The answer must be a single number, namely how many lines in the entries below contain the string "bulb".

* Data to examine:
◇ ◇ ◇

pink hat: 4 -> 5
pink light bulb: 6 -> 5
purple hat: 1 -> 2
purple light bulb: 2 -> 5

◇ ◇ ◇

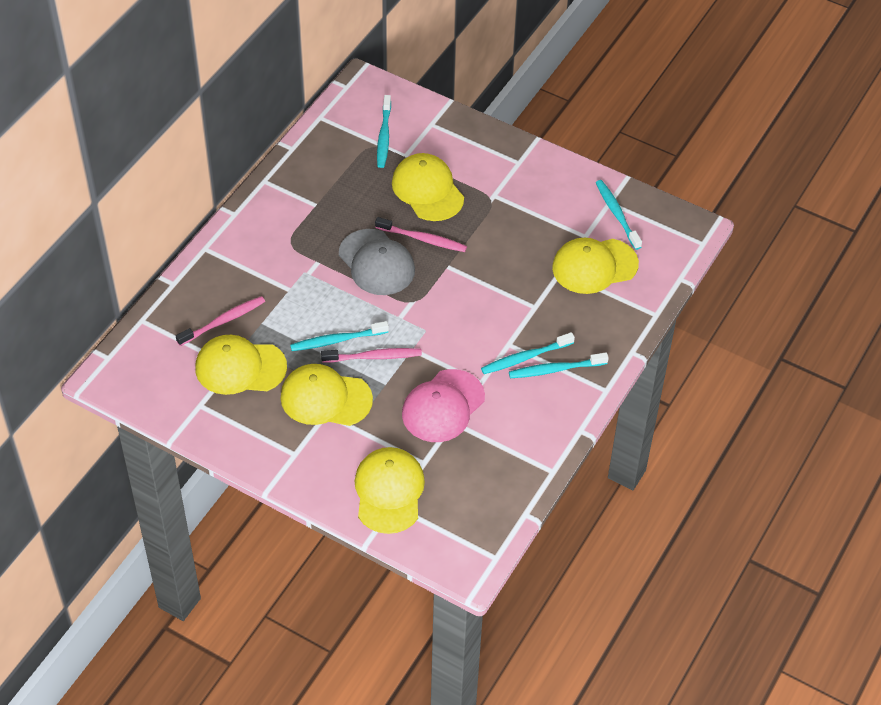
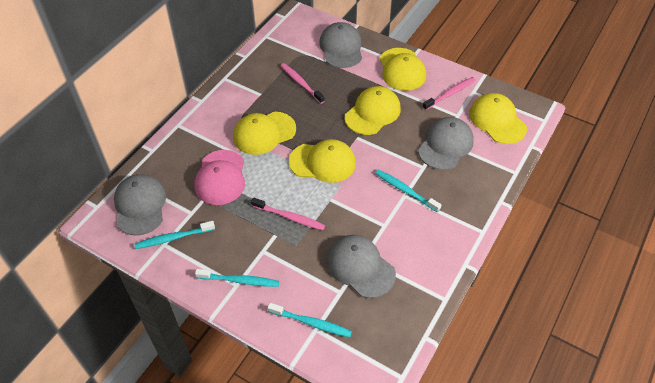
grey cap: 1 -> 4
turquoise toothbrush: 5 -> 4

◇ ◇ ◇

* Exercise output: 2